Please reproduce every line of text in the rows below word for word, and leave the pictures out of your answer.

- MATERIAL FOR THIS EXERCISE
○ ○ ○ ○ ○
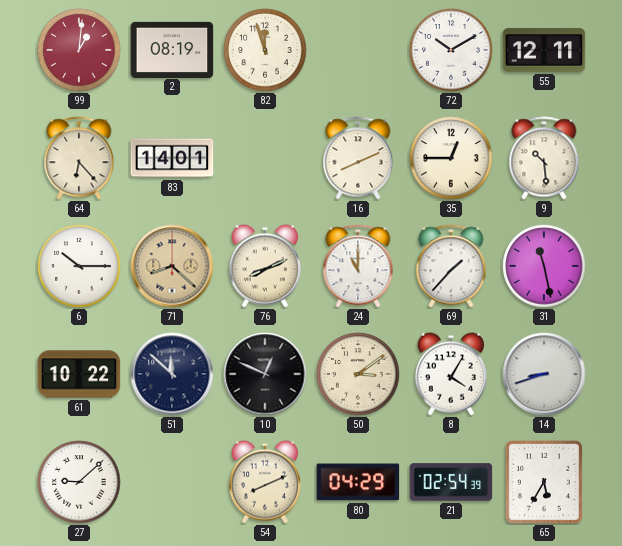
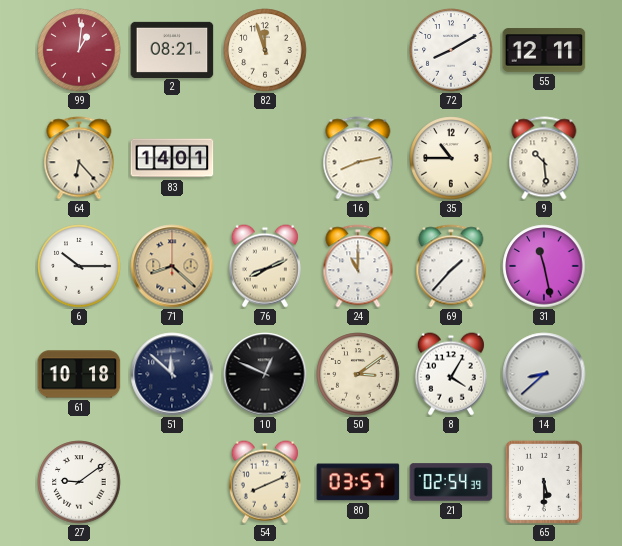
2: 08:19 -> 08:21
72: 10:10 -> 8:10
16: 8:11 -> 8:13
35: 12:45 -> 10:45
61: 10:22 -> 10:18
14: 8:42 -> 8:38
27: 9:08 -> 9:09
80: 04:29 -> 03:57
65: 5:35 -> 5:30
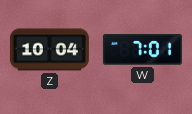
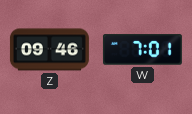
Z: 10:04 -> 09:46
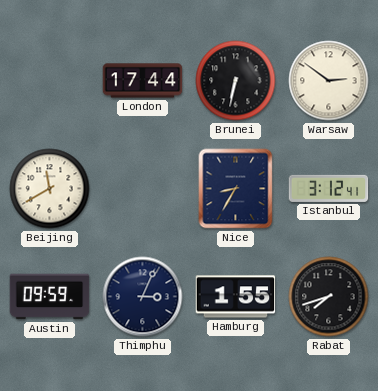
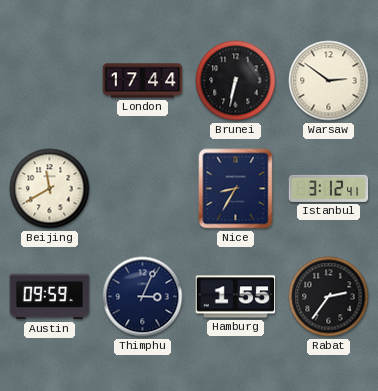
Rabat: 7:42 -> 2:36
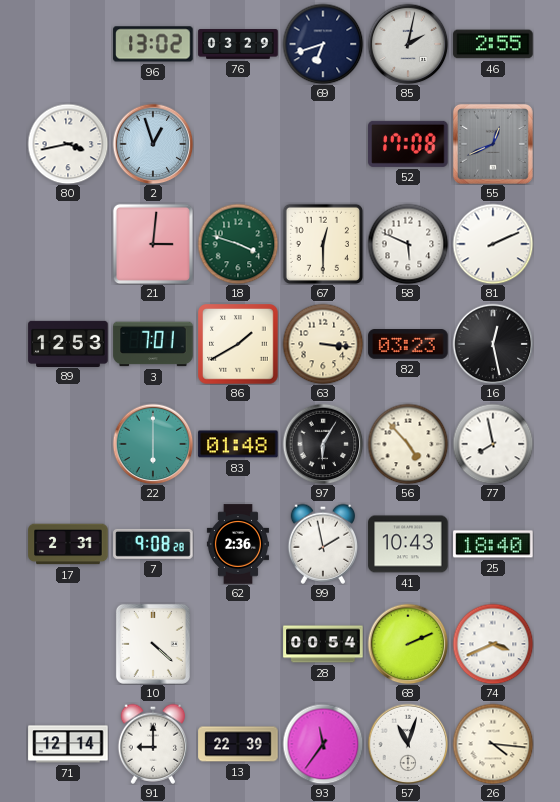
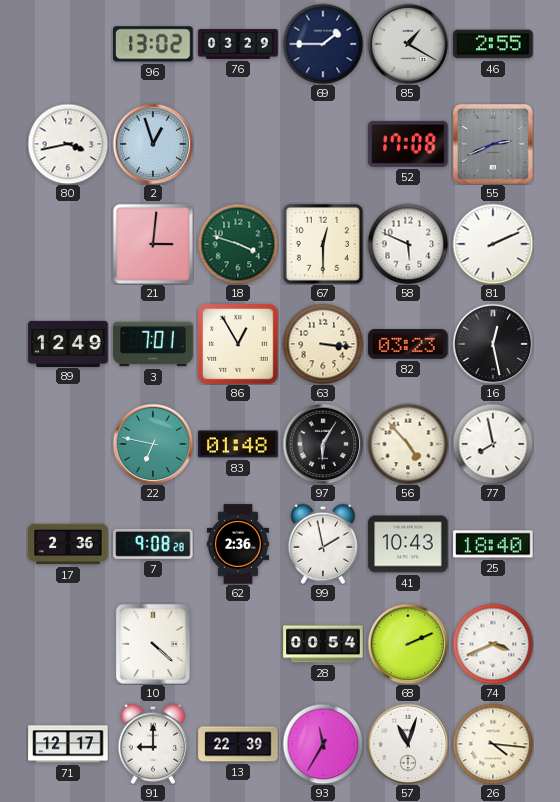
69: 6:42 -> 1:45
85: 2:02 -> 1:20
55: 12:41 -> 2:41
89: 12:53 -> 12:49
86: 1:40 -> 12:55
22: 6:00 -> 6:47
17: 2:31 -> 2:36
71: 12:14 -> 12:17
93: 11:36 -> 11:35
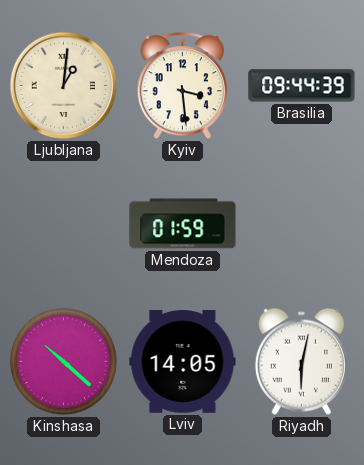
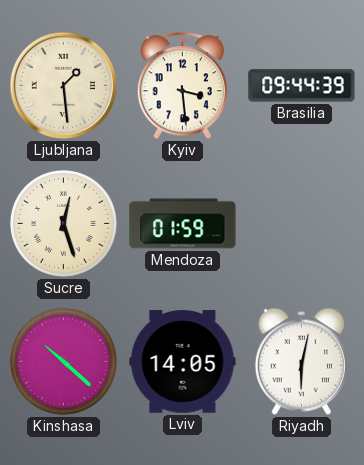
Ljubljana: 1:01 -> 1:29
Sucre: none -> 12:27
○ ○ ○ ○ ○
- EXPECTED ANSWER
2: 08:19 -> 08:21
72: 10:10 -> 8:10
16: 8:11 -> 8:13
35: 12:45 -> 10:45
61: 10:22 -> 10:18
14: 8:42 -> 8:38
27: 9:08 -> 9:09
80: 04:29 -> 03:57
65: 5:35 -> 5:30
Z: 10:04 -> 09:46
Rabat: 7:42 -> 2:36
69: 6:42 -> 1:45
85: 2:02 -> 1:20
55: 12:41 -> 2:41
89: 12:53 -> 12:49
86: 1:40 -> 12:55
22: 6:00 -> 6:47
17: 2:31 -> 2:36
71: 12:14 -> 12:17
93: 11:36 -> 11:35
Ljubljana: 1:01 -> 1:29
Sucre: none -> 12:27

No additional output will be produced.